MATERIAL SHOWN START
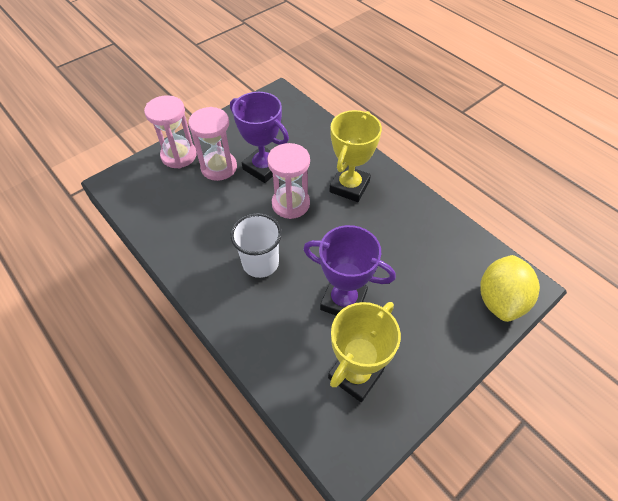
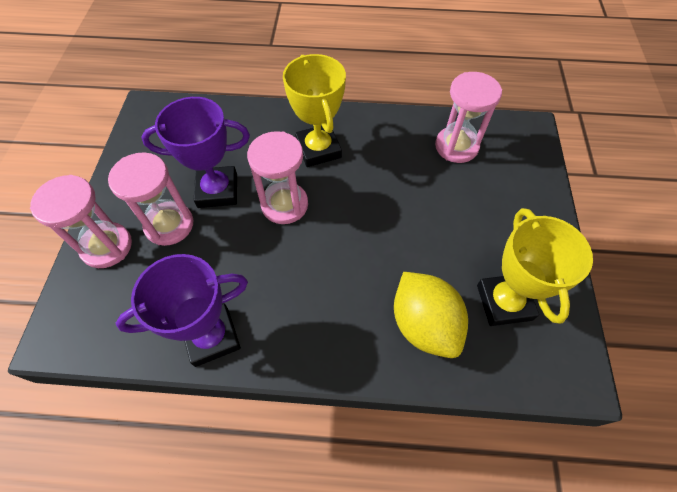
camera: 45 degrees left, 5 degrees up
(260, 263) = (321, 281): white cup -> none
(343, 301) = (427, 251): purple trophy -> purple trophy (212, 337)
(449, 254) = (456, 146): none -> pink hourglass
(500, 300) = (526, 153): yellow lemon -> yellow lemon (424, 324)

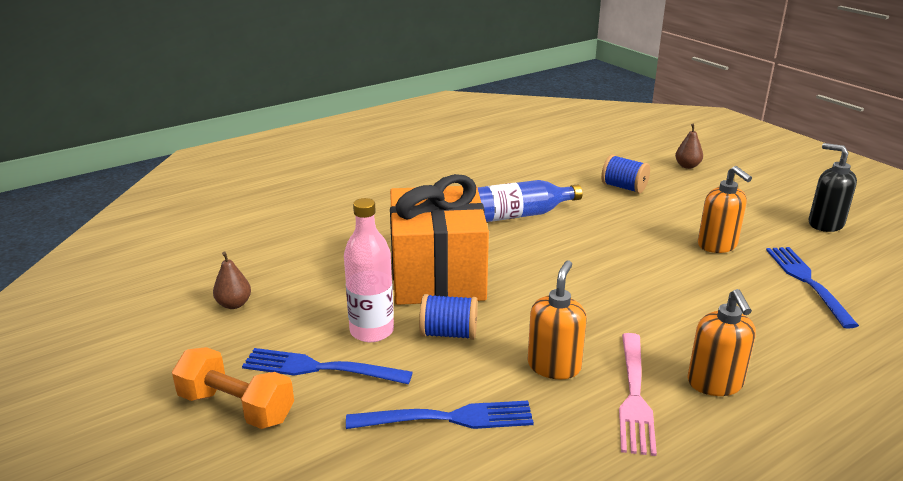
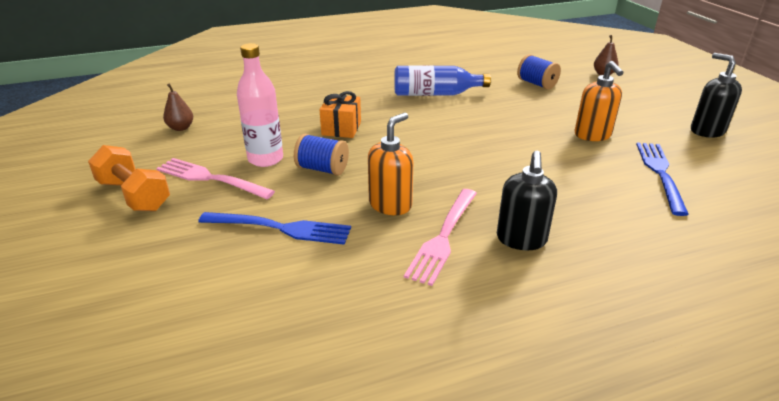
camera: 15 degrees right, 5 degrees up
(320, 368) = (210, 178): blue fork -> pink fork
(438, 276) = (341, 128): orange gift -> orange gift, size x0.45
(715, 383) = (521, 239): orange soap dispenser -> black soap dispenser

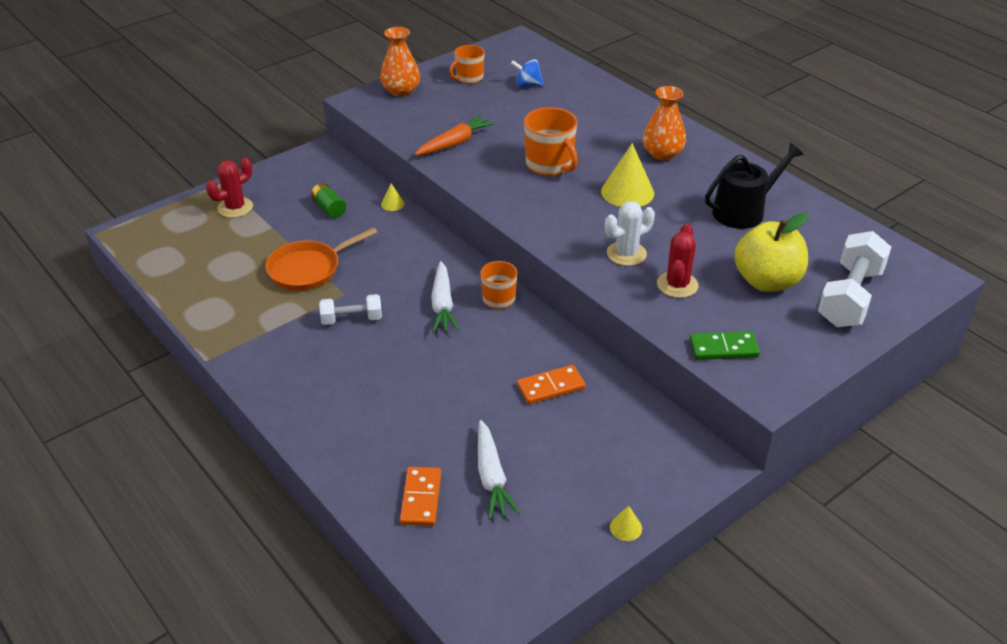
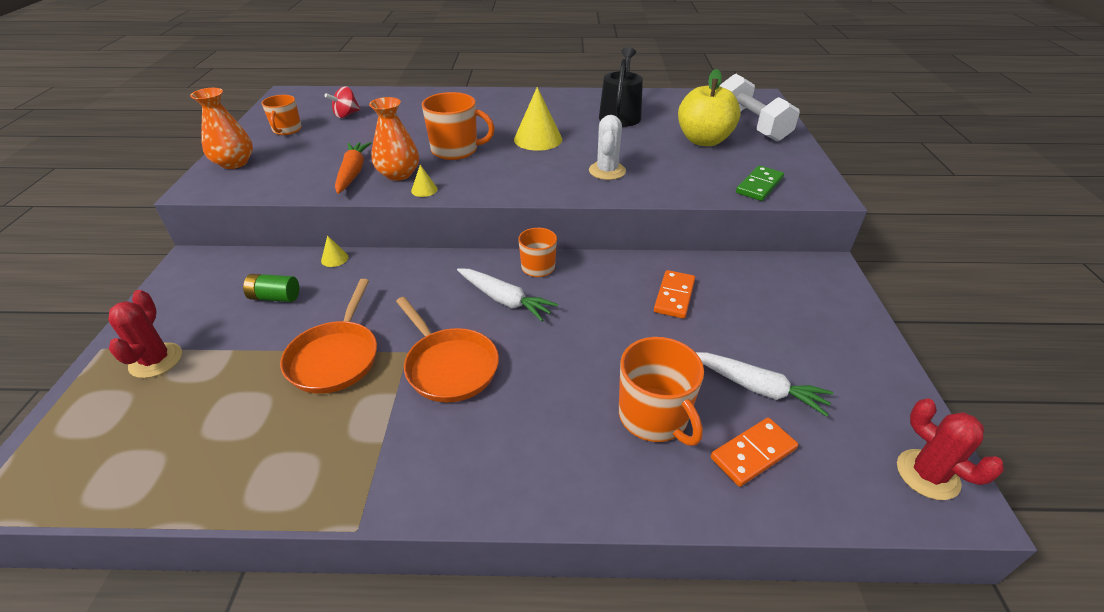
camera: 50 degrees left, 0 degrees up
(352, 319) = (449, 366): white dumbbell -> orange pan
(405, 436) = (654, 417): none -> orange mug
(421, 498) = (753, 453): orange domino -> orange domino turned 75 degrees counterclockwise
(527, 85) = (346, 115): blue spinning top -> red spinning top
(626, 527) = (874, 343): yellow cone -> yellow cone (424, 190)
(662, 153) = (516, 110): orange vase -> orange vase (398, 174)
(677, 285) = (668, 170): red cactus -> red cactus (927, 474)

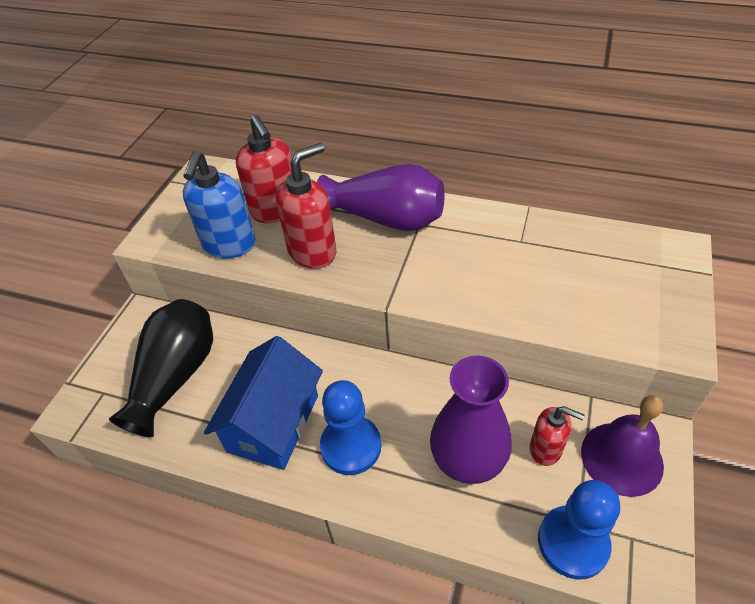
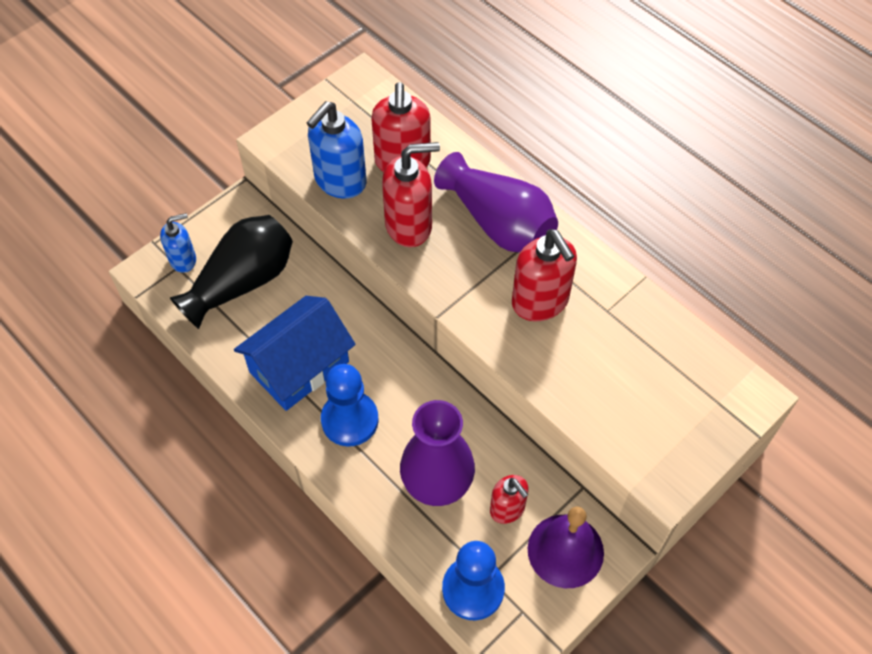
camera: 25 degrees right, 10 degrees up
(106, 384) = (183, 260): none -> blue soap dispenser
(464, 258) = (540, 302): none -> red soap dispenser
MATERIAL SHOWN END
* [BRIEF] Leave every picture out. Retype the remaining data exactly.

* [RESULT BELOW]
camera: 45 degrees left, 5 degrees up
(260, 263) = (321, 281): white cup -> none
(343, 301) = (427, 251): purple trophy -> purple trophy (212, 337)
(449, 254) = (456, 146): none -> pink hourglass
(500, 300) = (526, 153): yellow lemon -> yellow lemon (424, 324)

camera: 15 degrees right, 5 degrees up
(320, 368) = (210, 178): blue fork -> pink fork
(438, 276) = (341, 128): orange gift -> orange gift, size x0.45
(715, 383) = (521, 239): orange soap dispenser -> black soap dispenser

camera: 50 degrees left, 0 degrees up
(352, 319) = (449, 366): white dumbbell -> orange pan
(405, 436) = (654, 417): none -> orange mug
(421, 498) = (753, 453): orange domino -> orange domino turned 75 degrees counterclockwise
(527, 85) = (346, 115): blue spinning top -> red spinning top
(626, 527) = (874, 343): yellow cone -> yellow cone (424, 190)
(662, 153) = (516, 110): orange vase -> orange vase (398, 174)
(677, 285) = (668, 170): red cactus -> red cactus (927, 474)

camera: 25 degrees right, 10 degrees up
(106, 384) = (183, 260): none -> blue soap dispenser
(464, 258) = (540, 302): none -> red soap dispenser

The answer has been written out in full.